#### [Problem to work on]
Render the listing below as a Markdown table with the columns Row and Line, numbering each row. Begin at the line that contains "Locate, in the", stop at the end of the listing, and leave out blank lines.

(Spatial relation data)
[Begin]

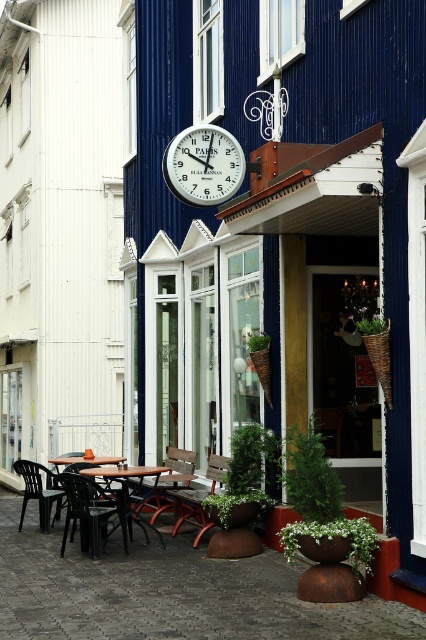
You are a customer entering the cafe and want to sit at the wooden table at center. Which direction should you walk from the wooden table at lower left to reach it?

The wooden table at center is below the wooden table at lower left, so you should walk downward from the wooden table at lower left to reach it.

You are a customer entering the Parisian themed cafe and need to sit at a table. The wooden table at center and the wooden table at lower left are both available. Which table should you choose if you prefer a higher seat?

The wooden table at center has a greater height compared to the wooden table at lower left, so you should choose the wooden table at center for a higher seat.

You are standing at the entrance of the European style cafe and want to sit at the wooden table at center. Which direction should you walk to reach it?

You should walk forward from the entrance to reach the wooden table at center since it is located at point (132, 490), which is directly ahead in the center of the cafe.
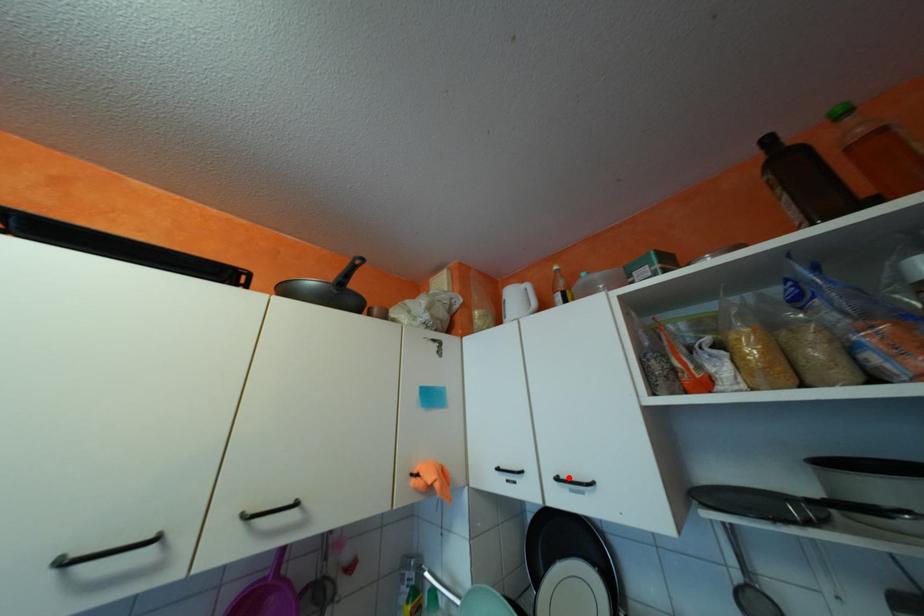
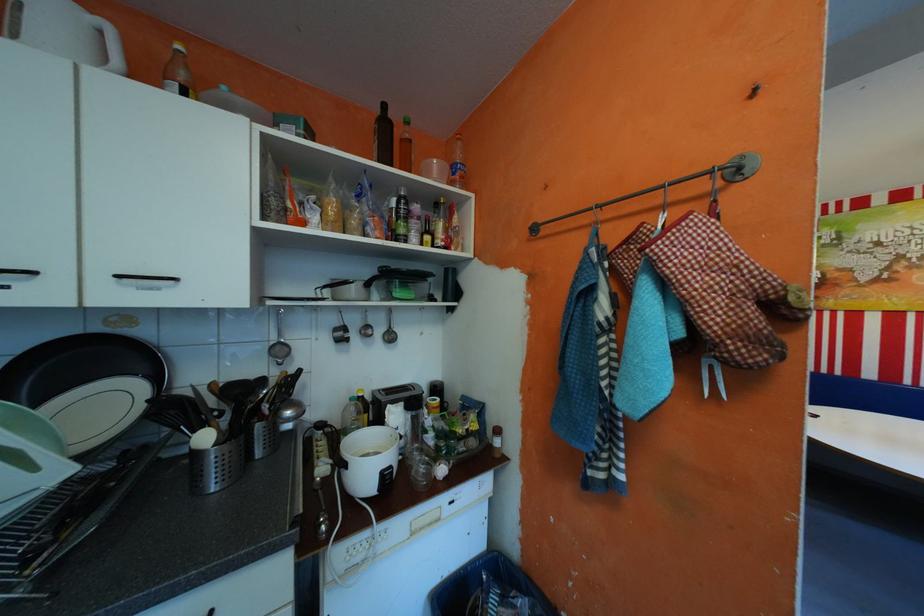
The point at the highlighted location is marked in the first image. Where is the corresponding point in the second image?

(130, 275)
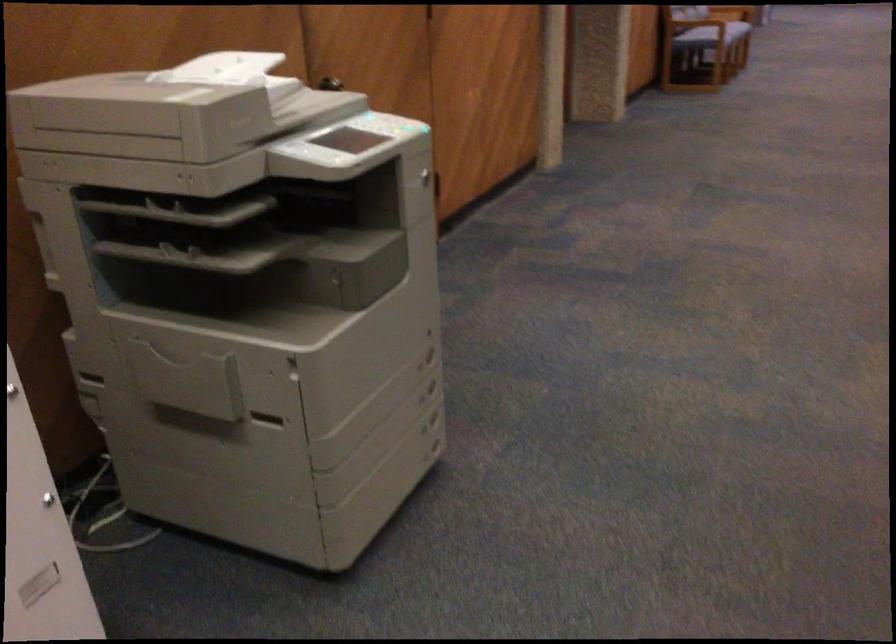
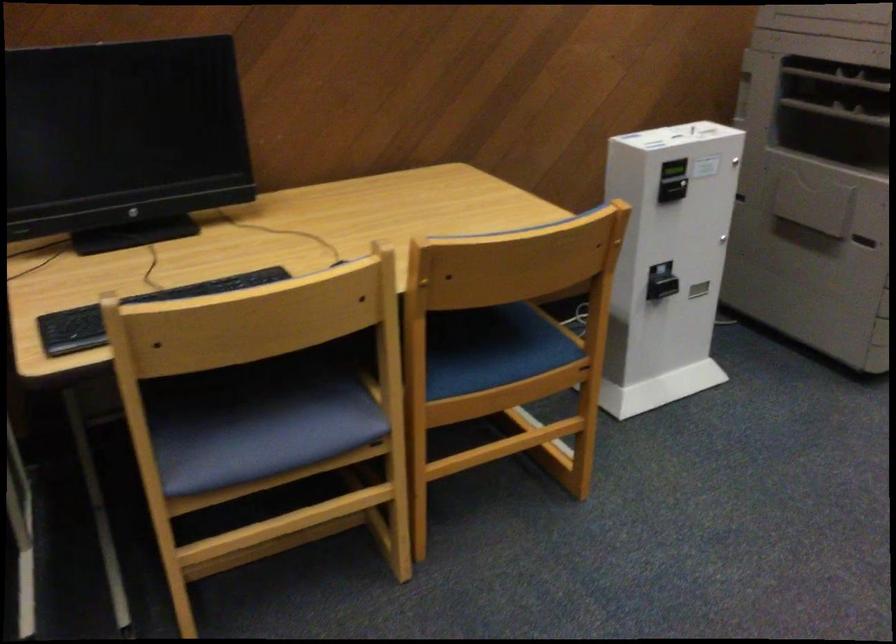
Locate, in the second image, the point that corresponds to point (168, 270) in the first image.

(836, 111)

[End]

#### [Answer to this exercise]
| Row | Line |
|---|---|
| 1 | Locate, in the second image, the point that corresponds to point (168, 270) in the first image. |
| 2 | (836, 111) |